» **ABOUT THIS TASK**: Print, word for word, the line containing "Q3: PMOS BSS84" and all lines beneath it to the end of the entries below. Pictures do not belong in the copy.

Change detection outputs:
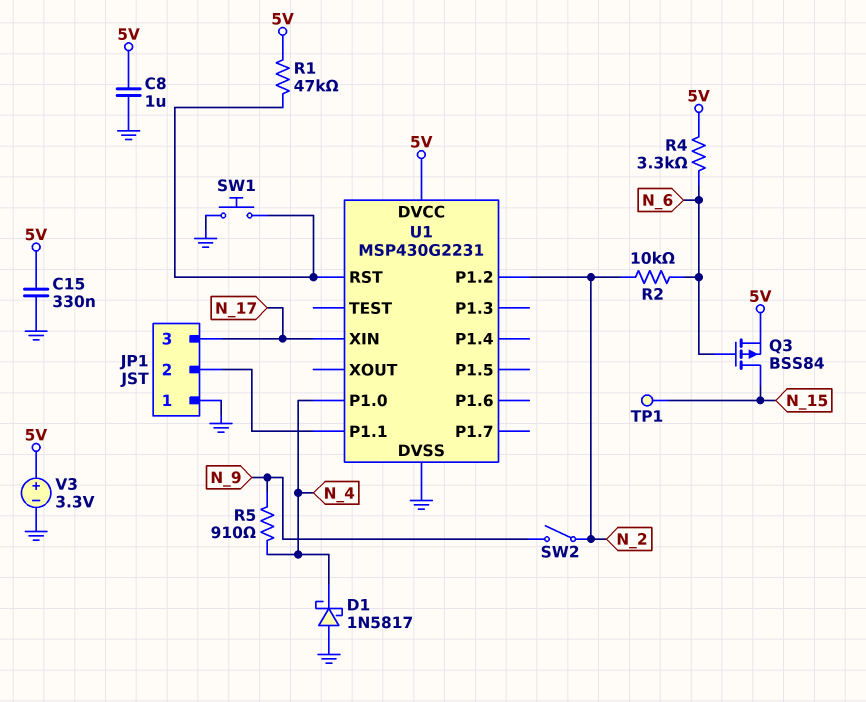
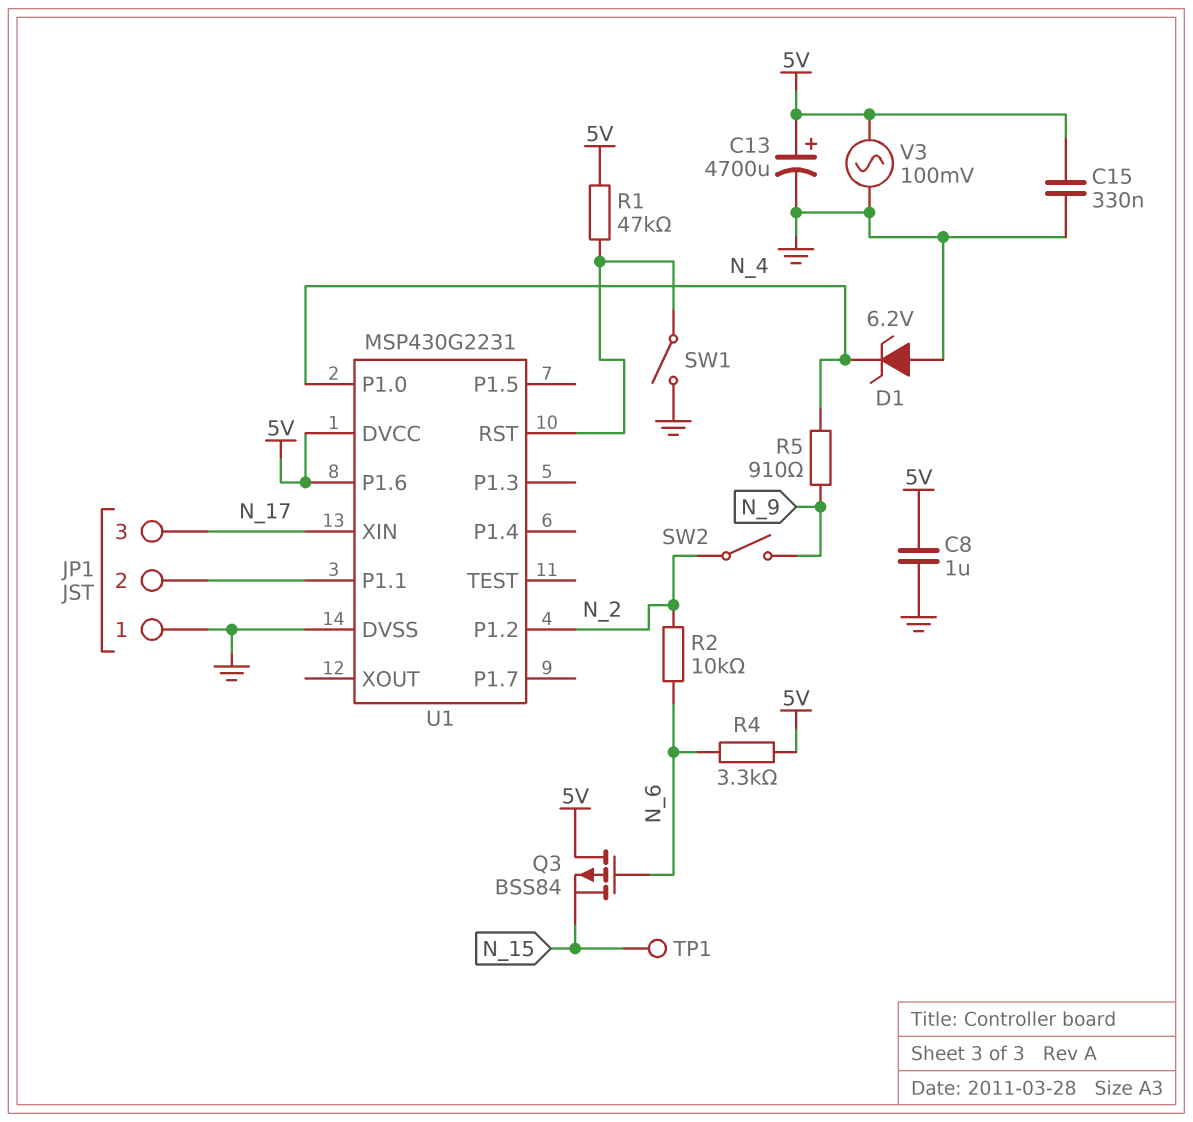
C13: none -> 4700uF (plus 5V, minus GND)
D1: schottky 1N5817 (A GND, K N_4) -> zener 6.2V (A GND, K N_4)
Q3: PMOS BSS84 (G N_6, D N_15, S 5V) -> PMOS BSS84 (G N_6, D 5V, S N_15)
SW1: button (GND, U1/RST) -> switch (GND, U1/RST)
U1 pin P1.6: none -> 5V
V3: 3.3V (plus 5V, minus GND) -> AC 100mV (5V, GND)

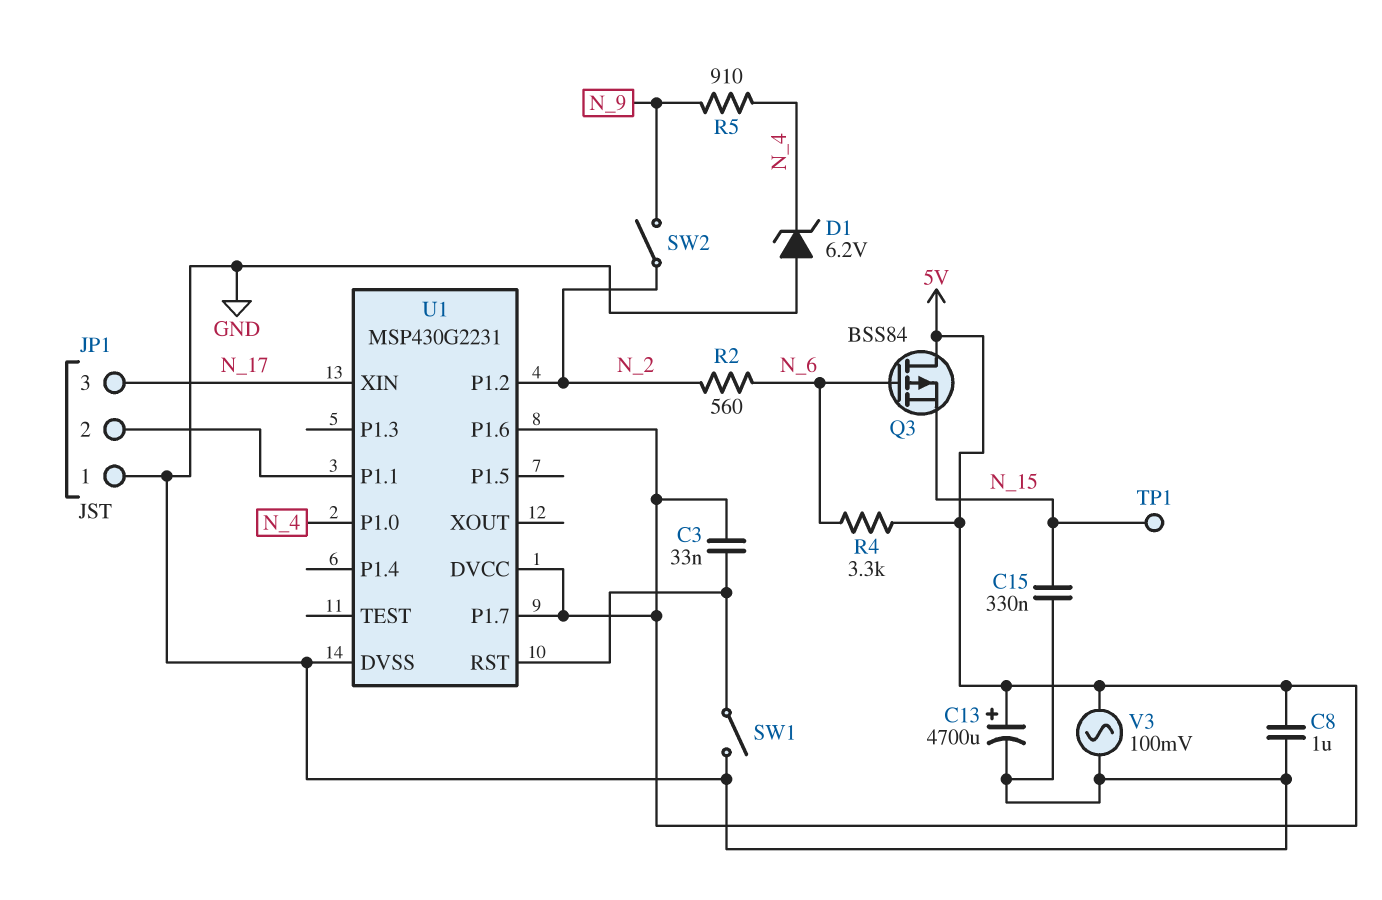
C3: none -> 33nF (5V, U1/RST)
C15: 330nF (5V, GND) -> 330nF (GND, N_15)
R1: 47k (5V, U1/RST) -> none
R2: 10k (N_2, N_6) -> 560 (N_2, N_6)
U1 pin P1.7: none -> 5V

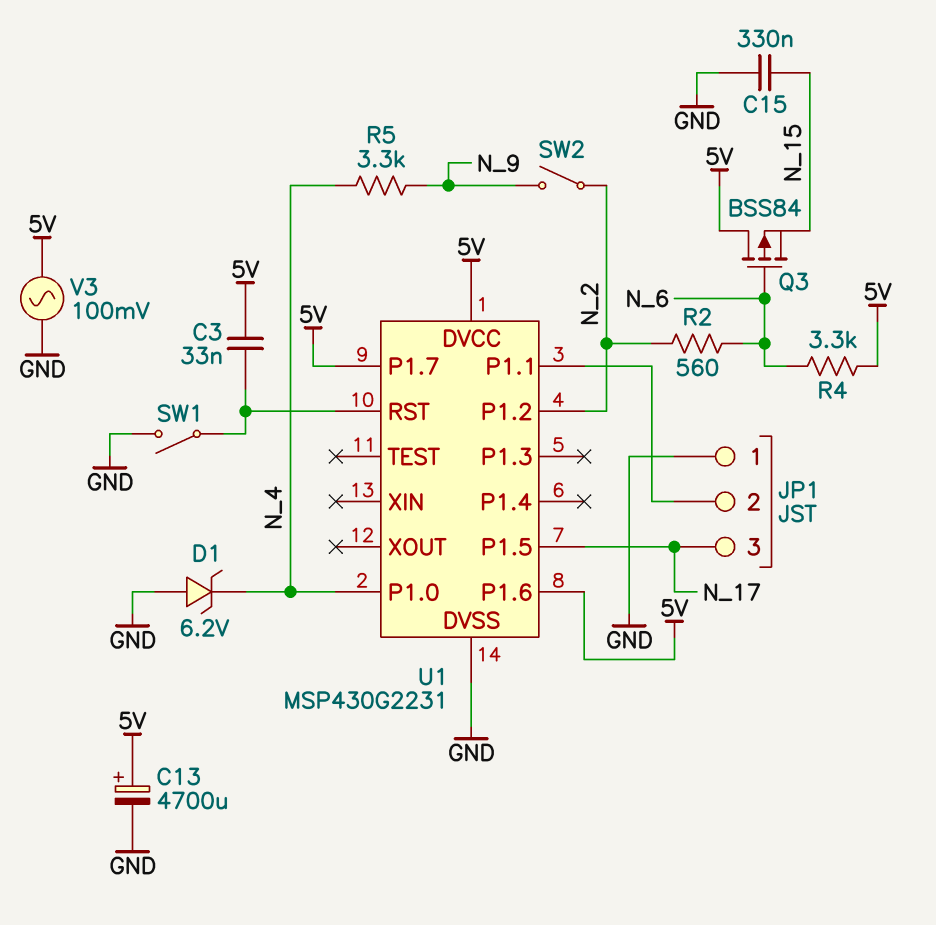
C8: 1uF (5V, GND) -> none
R5: 910 (N_4, N_9) -> 3.3k (N_4, N_9)
TP1: test point (N_15) -> none
U1 pin P1.5: none -> N_17
U1 pin XIN: N_17 -> none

» **EXERCISE ANSWER**:
Q3: PMOS BSS84 (G N_6, D N_15, S 5V) -> PMOS BSS84 (G N_6, D 5V, S N_15)
SW1: button (GND, U1/RST) -> switch (GND, U1/RST)
U1 pin P1.6: none -> 5V
V3: 3.3V (plus 5V, minus GND) -> AC 100mV (5V, GND)

C3: none -> 33nF (5V, U1/RST)
C15: 330nF (5V, GND) -> 330nF (GND, N_15)
R1: 47k (5V, U1/RST) -> none
R2: 10k (N_2, N_6) -> 560 (N_2, N_6)
U1 pin P1.7: none -> 5V

C8: 1uF (5V, GND) -> none
R5: 910 (N_4, N_9) -> 3.3k (N_4, N_9)
TP1: test point (N_15) -> none
U1 pin P1.5: none -> N_17
U1 pin XIN: N_17 -> none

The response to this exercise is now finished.